-- RECORDS FOR THE TASK --
- - - -

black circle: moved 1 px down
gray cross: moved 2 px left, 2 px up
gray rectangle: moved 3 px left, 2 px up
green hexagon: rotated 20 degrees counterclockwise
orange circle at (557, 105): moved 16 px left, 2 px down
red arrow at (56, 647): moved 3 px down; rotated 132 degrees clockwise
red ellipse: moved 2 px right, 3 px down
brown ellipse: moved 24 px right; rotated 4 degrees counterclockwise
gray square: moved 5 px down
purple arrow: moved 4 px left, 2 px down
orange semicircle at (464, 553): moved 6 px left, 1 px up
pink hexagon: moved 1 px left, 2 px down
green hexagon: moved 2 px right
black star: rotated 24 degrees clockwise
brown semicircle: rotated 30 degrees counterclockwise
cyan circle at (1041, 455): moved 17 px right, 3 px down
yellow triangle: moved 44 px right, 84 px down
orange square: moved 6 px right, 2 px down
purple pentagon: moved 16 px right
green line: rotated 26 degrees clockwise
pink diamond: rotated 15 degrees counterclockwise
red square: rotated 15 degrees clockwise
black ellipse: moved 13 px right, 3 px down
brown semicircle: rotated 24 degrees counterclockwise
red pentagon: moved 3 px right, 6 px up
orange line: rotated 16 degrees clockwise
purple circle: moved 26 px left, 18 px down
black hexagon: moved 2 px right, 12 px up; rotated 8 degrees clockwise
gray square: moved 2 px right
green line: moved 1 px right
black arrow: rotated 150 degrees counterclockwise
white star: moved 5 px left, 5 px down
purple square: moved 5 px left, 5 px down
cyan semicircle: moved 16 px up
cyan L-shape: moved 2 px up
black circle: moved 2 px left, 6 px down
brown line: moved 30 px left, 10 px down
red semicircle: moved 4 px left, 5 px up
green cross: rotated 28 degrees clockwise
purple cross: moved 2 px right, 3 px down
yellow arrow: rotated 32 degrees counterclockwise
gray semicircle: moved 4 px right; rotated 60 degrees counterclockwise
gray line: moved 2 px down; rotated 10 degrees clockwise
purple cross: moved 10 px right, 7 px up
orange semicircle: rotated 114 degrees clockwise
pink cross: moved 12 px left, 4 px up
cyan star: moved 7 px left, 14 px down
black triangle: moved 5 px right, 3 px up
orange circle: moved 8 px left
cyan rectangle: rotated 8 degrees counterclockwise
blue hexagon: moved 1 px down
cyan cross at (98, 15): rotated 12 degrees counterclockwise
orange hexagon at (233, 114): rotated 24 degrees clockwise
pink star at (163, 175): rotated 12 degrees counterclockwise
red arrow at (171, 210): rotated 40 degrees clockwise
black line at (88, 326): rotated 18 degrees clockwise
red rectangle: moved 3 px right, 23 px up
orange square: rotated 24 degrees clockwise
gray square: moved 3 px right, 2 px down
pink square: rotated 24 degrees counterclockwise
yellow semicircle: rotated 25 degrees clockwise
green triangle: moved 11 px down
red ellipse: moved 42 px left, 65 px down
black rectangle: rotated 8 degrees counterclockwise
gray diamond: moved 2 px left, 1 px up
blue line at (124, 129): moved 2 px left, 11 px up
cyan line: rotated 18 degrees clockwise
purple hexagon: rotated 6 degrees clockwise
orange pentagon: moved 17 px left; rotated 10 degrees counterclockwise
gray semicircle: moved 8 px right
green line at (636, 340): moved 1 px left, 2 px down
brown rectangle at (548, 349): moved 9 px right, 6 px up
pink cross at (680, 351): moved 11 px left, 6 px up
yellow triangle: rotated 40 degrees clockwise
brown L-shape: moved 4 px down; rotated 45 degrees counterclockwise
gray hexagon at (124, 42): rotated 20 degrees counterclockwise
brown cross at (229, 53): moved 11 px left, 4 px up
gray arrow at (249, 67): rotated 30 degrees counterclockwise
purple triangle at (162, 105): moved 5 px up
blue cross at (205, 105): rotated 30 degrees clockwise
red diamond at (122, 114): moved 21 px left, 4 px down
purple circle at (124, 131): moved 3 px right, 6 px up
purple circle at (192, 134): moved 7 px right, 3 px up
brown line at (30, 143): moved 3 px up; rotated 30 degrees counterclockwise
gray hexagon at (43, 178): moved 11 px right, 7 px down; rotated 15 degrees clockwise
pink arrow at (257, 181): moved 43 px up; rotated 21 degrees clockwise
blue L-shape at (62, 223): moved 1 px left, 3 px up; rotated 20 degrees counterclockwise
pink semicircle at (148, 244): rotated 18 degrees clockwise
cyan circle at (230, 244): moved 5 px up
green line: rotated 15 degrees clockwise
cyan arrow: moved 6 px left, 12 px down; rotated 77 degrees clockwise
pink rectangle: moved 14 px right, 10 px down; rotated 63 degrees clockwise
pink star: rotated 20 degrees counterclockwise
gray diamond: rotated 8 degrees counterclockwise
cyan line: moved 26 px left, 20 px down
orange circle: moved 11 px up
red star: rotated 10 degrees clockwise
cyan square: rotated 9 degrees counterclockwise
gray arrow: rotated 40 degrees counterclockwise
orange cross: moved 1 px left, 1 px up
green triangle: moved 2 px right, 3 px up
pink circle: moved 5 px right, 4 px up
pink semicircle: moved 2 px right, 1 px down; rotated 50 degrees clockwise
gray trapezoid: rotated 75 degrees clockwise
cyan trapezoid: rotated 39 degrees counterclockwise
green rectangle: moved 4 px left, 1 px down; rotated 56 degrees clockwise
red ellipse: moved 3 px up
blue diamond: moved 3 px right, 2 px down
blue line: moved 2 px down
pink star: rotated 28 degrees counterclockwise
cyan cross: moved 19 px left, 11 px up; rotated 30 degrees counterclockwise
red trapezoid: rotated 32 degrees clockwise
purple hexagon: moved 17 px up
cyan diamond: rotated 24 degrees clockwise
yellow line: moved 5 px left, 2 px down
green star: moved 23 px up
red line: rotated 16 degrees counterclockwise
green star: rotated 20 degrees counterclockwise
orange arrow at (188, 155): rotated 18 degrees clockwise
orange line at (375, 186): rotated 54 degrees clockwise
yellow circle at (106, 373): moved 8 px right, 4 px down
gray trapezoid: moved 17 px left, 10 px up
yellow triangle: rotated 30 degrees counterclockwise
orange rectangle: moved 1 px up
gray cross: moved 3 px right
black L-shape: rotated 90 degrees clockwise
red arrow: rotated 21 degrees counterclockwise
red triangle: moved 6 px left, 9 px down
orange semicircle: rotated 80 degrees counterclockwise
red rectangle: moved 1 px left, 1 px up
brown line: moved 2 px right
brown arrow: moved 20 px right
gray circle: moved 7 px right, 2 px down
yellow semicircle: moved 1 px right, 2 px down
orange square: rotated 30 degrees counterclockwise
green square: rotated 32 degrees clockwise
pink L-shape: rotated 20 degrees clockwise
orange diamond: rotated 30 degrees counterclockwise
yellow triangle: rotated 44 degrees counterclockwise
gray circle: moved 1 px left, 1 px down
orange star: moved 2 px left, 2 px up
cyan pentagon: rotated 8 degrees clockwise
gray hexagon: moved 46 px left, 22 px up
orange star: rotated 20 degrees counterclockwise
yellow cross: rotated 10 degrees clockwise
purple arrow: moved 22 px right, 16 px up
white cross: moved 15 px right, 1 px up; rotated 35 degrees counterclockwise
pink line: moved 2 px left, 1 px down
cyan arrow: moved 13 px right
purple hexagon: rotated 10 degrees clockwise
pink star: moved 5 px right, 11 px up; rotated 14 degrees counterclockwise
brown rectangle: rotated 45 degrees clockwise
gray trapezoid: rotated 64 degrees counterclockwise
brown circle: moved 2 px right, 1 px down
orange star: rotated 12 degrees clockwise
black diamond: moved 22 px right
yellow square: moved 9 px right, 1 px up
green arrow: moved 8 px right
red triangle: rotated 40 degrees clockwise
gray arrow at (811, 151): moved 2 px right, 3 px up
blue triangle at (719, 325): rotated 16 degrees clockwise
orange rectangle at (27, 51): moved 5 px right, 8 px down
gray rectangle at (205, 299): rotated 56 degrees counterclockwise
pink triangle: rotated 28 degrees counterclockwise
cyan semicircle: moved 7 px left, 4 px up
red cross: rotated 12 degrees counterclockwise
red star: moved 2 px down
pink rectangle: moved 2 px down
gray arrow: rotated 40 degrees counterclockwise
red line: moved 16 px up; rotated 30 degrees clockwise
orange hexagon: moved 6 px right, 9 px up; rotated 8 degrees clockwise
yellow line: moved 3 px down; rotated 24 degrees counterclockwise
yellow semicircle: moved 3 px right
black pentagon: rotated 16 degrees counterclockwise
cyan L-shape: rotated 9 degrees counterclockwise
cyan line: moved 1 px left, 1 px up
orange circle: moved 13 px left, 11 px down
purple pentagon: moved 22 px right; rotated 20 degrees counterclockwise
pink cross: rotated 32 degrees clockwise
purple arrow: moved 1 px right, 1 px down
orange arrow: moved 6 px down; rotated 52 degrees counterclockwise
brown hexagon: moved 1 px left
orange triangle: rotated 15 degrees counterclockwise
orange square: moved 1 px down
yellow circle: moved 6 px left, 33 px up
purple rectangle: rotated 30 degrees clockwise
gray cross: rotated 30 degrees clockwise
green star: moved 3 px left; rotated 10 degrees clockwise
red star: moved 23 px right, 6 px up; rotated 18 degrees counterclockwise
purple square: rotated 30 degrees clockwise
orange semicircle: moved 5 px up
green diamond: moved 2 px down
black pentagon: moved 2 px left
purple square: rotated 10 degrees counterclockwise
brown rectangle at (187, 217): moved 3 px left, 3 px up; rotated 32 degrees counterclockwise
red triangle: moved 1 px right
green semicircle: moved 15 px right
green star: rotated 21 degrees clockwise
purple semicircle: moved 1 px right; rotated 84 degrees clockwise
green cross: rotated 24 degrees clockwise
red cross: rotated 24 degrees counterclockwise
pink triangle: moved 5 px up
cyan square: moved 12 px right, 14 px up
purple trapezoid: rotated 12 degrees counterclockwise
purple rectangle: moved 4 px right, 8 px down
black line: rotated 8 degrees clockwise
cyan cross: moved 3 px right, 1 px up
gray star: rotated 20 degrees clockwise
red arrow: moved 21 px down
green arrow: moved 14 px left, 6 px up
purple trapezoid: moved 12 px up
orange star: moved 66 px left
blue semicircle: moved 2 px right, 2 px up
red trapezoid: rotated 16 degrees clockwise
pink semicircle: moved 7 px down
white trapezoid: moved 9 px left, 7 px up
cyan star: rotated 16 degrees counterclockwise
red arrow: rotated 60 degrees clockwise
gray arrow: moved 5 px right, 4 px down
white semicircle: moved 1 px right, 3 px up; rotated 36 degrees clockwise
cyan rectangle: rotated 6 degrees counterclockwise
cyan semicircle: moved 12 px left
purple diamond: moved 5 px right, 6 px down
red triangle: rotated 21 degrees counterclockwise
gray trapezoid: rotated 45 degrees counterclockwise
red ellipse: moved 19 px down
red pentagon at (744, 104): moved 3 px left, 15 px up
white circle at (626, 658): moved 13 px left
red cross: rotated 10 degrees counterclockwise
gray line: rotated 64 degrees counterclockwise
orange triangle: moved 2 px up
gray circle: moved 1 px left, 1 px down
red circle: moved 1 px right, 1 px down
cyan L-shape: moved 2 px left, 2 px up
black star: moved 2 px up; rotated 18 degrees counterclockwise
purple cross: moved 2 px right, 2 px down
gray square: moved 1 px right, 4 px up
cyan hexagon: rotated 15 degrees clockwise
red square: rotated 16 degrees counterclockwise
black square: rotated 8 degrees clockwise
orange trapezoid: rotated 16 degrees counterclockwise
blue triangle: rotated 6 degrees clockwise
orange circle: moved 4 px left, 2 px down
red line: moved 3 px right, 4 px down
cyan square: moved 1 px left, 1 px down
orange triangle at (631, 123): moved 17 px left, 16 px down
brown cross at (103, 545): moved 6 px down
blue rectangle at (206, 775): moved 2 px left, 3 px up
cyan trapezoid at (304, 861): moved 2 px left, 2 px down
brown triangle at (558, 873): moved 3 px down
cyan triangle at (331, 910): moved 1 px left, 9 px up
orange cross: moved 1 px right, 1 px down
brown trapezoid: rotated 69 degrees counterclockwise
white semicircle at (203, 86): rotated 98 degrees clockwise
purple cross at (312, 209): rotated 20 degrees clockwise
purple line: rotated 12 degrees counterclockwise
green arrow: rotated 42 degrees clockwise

- - - -

-- PROBLEM DESCRIPTION --
Retype the rows above word for word, starting with the first row and stopping after the line that contains "orange square: moved 6 px right, 2 px down".

-- SOLUTION TO THE EXERCISE --
black circle: moved 1 px down
gray cross: moved 2 px left, 2 px up
gray rectangle: moved 3 px left, 2 px up
green hexagon: rotated 20 degrees counterclockwise
orange circle at (557, 105): moved 16 px left, 2 px down
red arrow at (56, 647): moved 3 px down; rotated 132 degrees clockwise
red ellipse: moved 2 px right, 3 px down
brown ellipse: moved 24 px right; rotated 4 degrees counterclockwise
gray square: moved 5 px down
purple arrow: moved 4 px left, 2 px down
orange semicircle at (464, 553): moved 6 px left, 1 px up
pink hexagon: moved 1 px left, 2 px down
green hexagon: moved 2 px right
black star: rotated 24 degrees clockwise
brown semicircle: rotated 30 degrees counterclockwise
cyan circle at (1041, 455): moved 17 px right, 3 px down
yellow triangle: moved 44 px right, 84 px down
orange square: moved 6 px right, 2 px down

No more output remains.